START Dataset excerpt

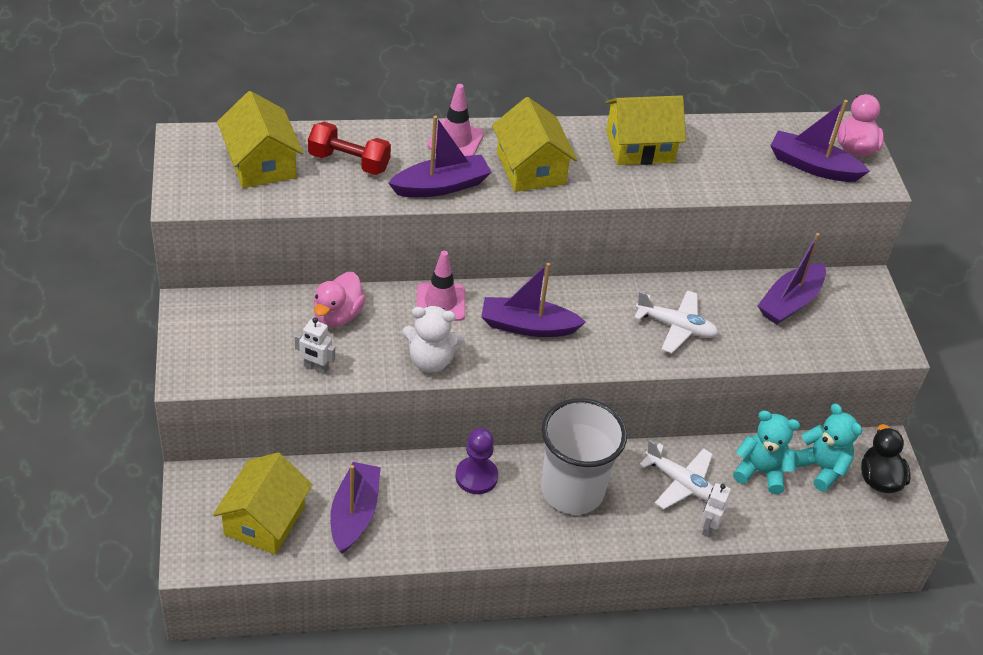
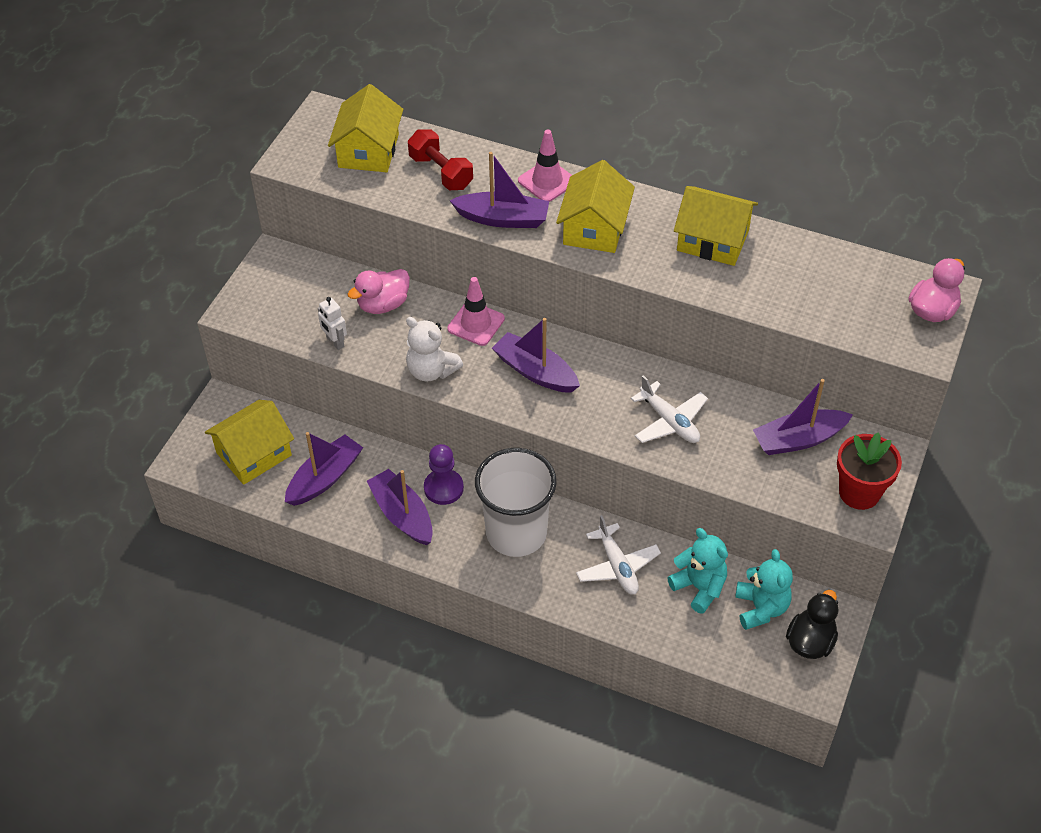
camera: 35 degrees right, 5 degrees up
(708, 527) = (613, 614): white robot -> none
(812, 166) = (871, 314): purple boat -> purple boat (402, 514)
(868, 328) = (859, 492): none -> red flower pot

END Dataset excerpt

**Task item**
Work out how many lines above contain the word "none". Give only the number.

**Answer for this exercise**
2